WHAT TO PRODUCE
Go through the listing below and output exactly the line with "GPS3 pin RX: A3 -> D13", the line with "RTC3 pin SQW: D6 -> TX", and each line between; omit the rest.

### GIVEN INFORMATION ###

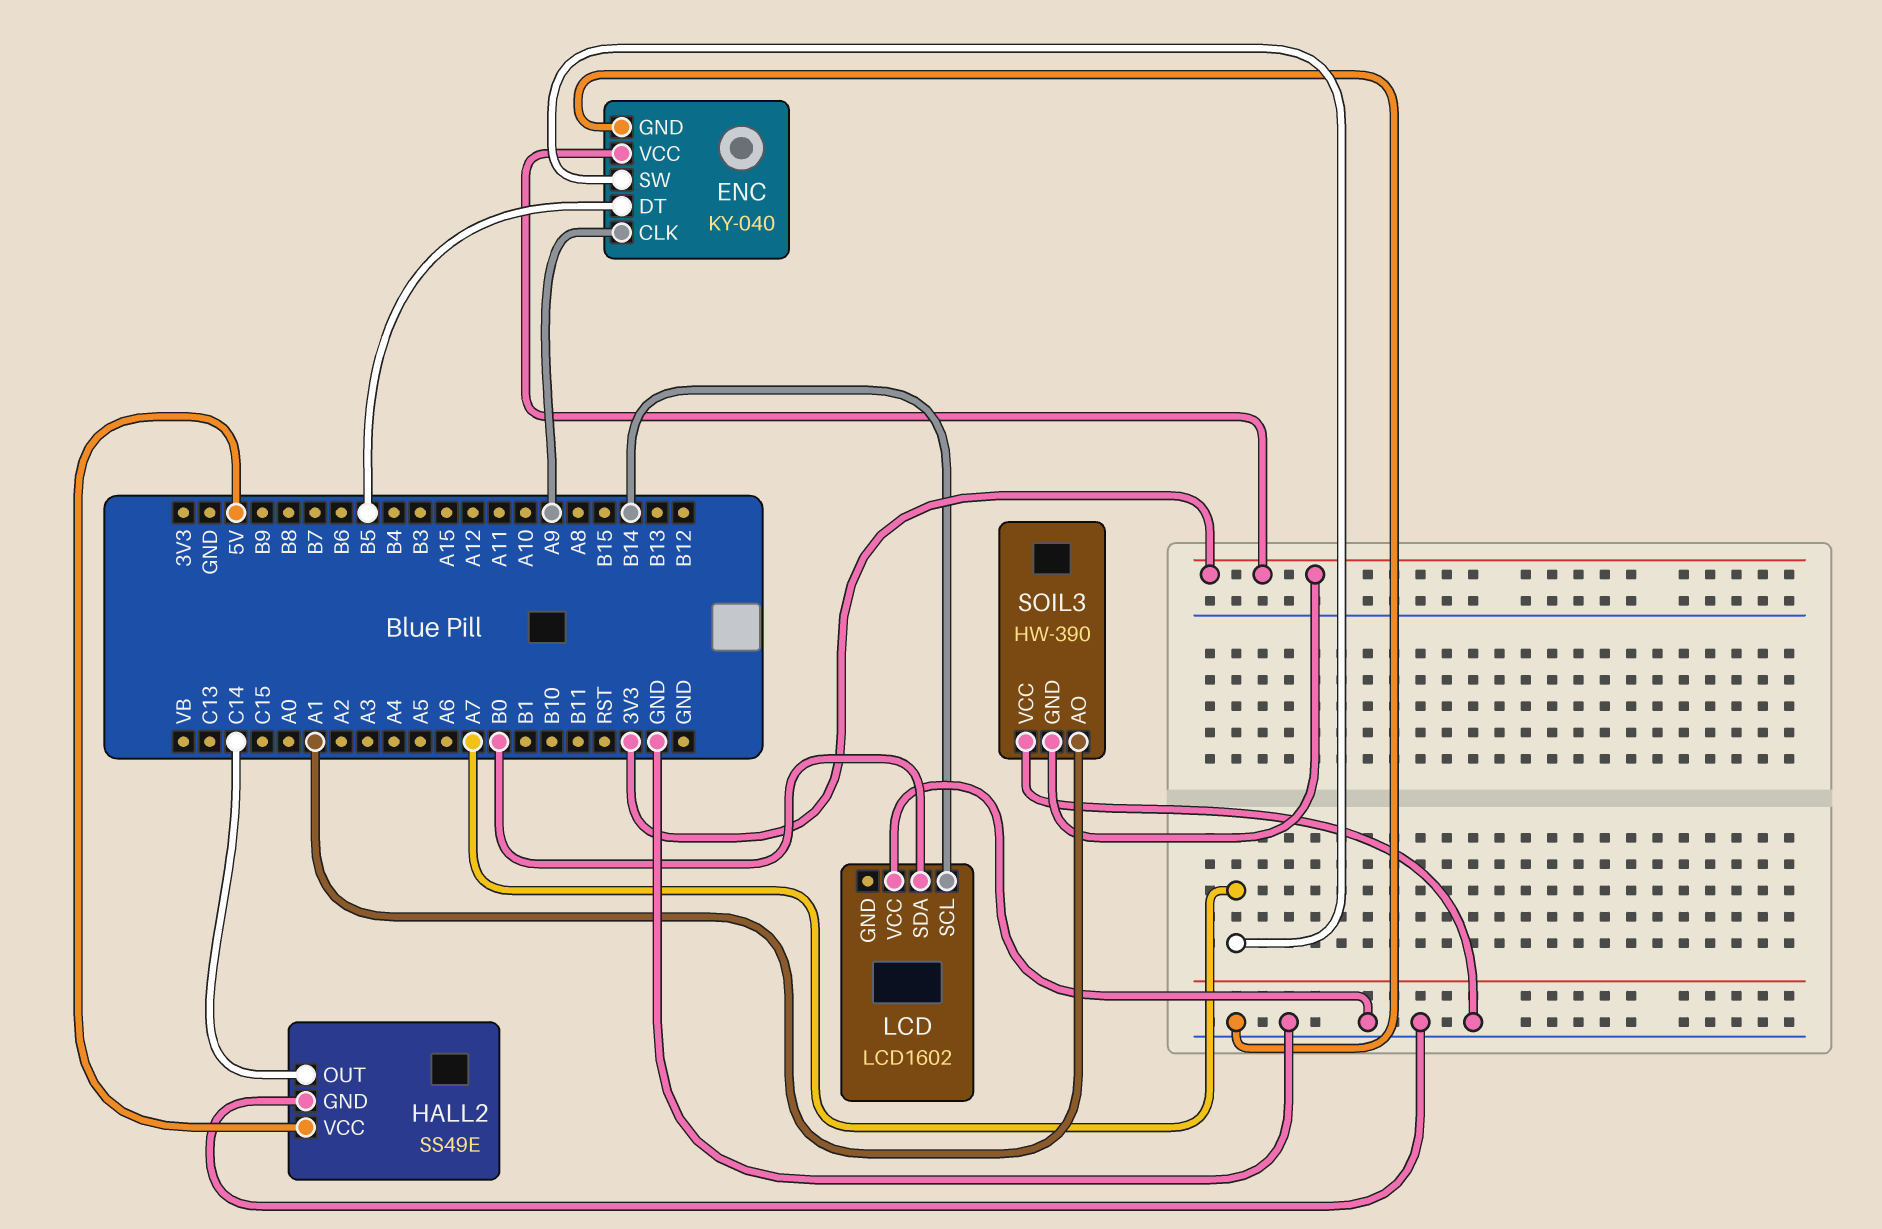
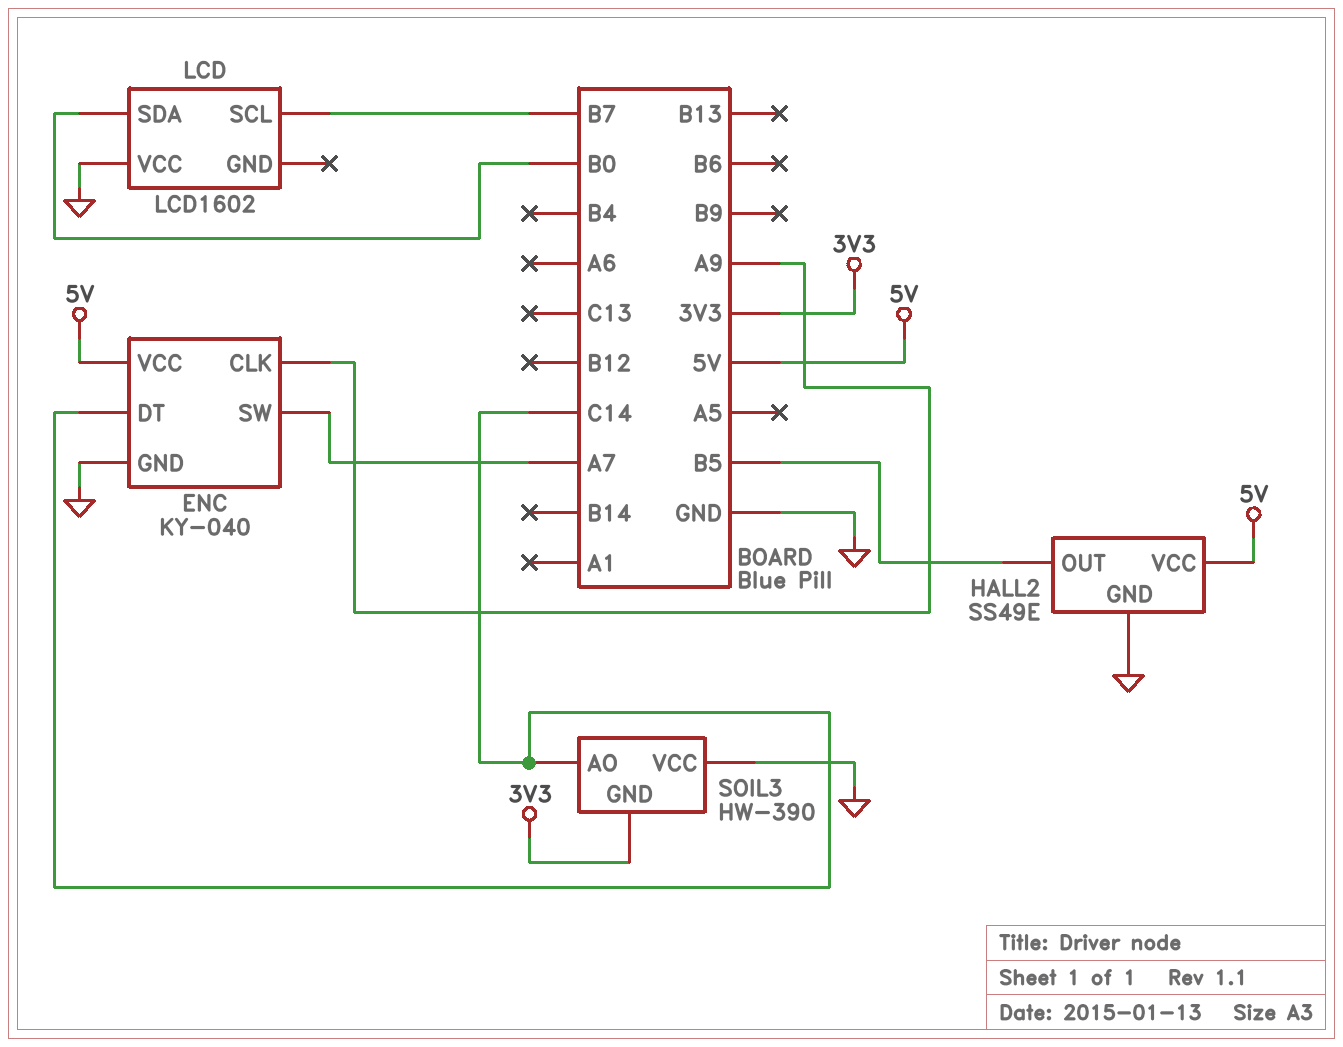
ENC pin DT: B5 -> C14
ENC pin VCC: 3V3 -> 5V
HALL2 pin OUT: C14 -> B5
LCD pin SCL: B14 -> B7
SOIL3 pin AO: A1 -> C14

###
### GIVEN INFORMATION ###

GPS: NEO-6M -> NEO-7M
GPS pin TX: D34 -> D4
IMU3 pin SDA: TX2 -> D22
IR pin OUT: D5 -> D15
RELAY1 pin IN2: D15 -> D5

###
### GIVEN INFORMATION ###

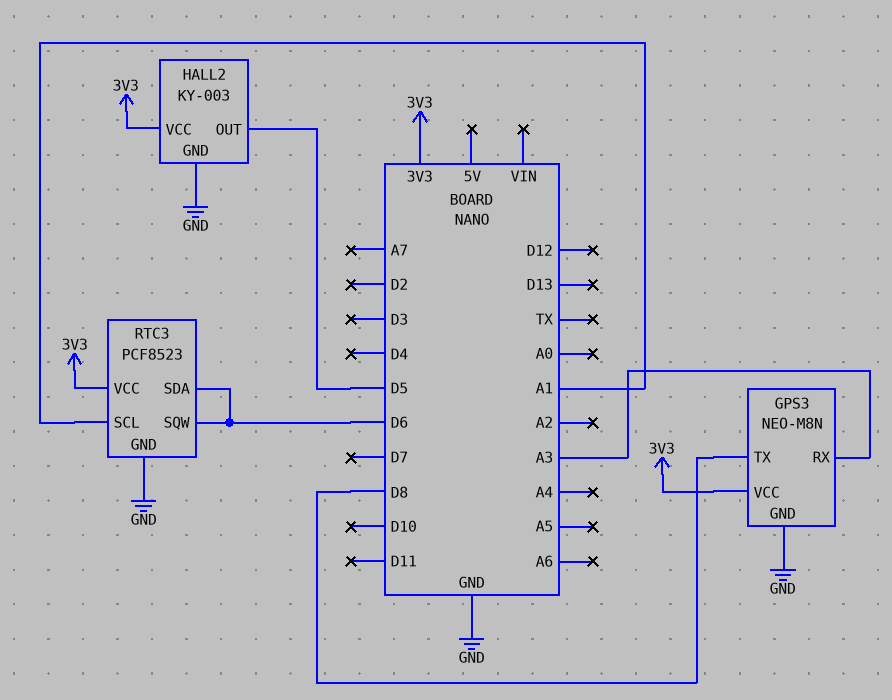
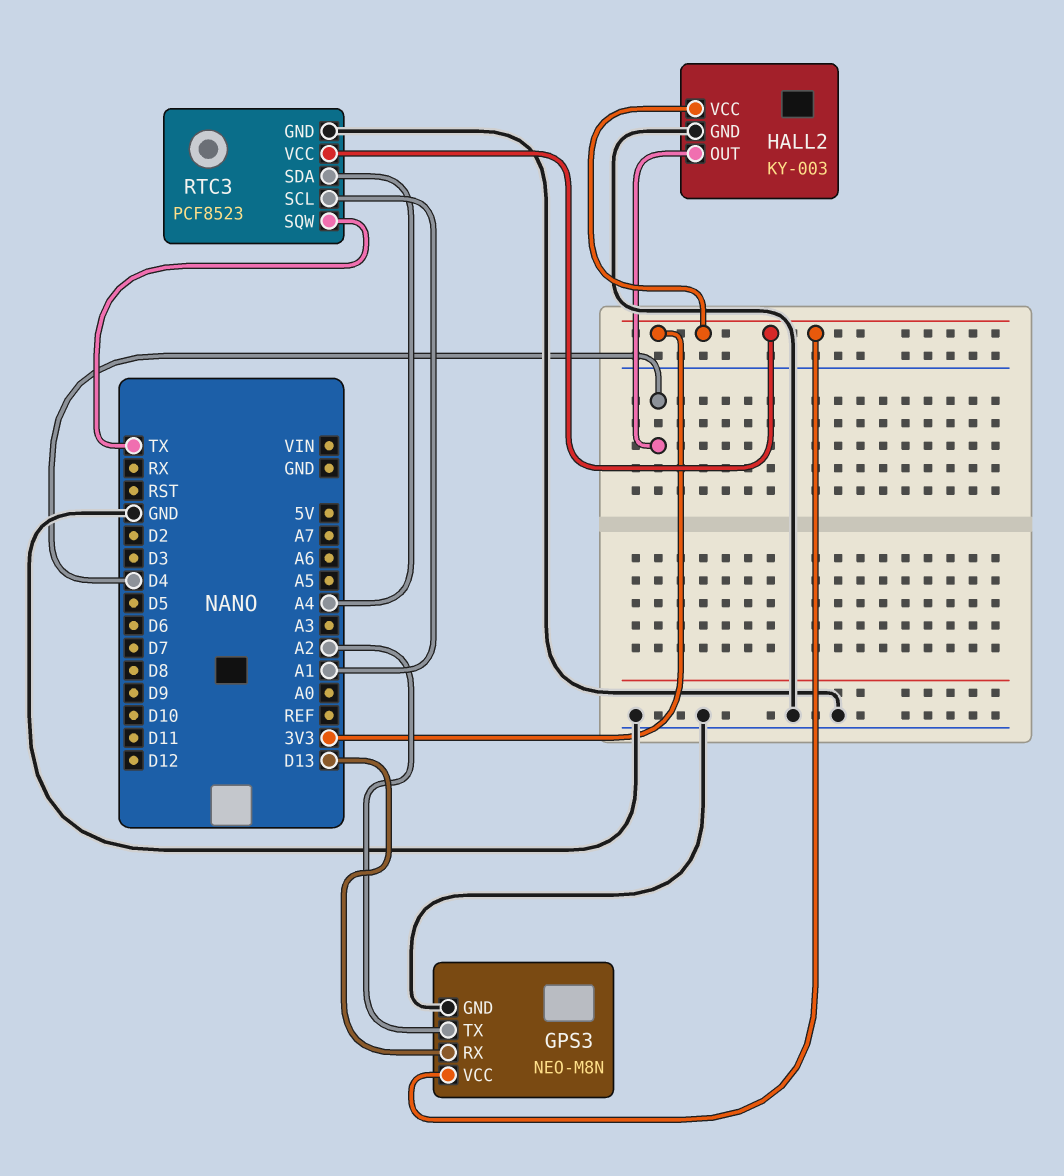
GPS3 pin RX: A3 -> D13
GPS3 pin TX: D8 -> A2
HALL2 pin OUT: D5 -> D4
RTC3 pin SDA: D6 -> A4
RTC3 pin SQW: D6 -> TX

###

RESPONSE TO THIS TASK
GPS3 pin RX: A3 -> D13
GPS3 pin TX: D8 -> A2
HALL2 pin OUT: D5 -> D4
RTC3 pin SDA: D6 -> A4
RTC3 pin SQW: D6 -> TX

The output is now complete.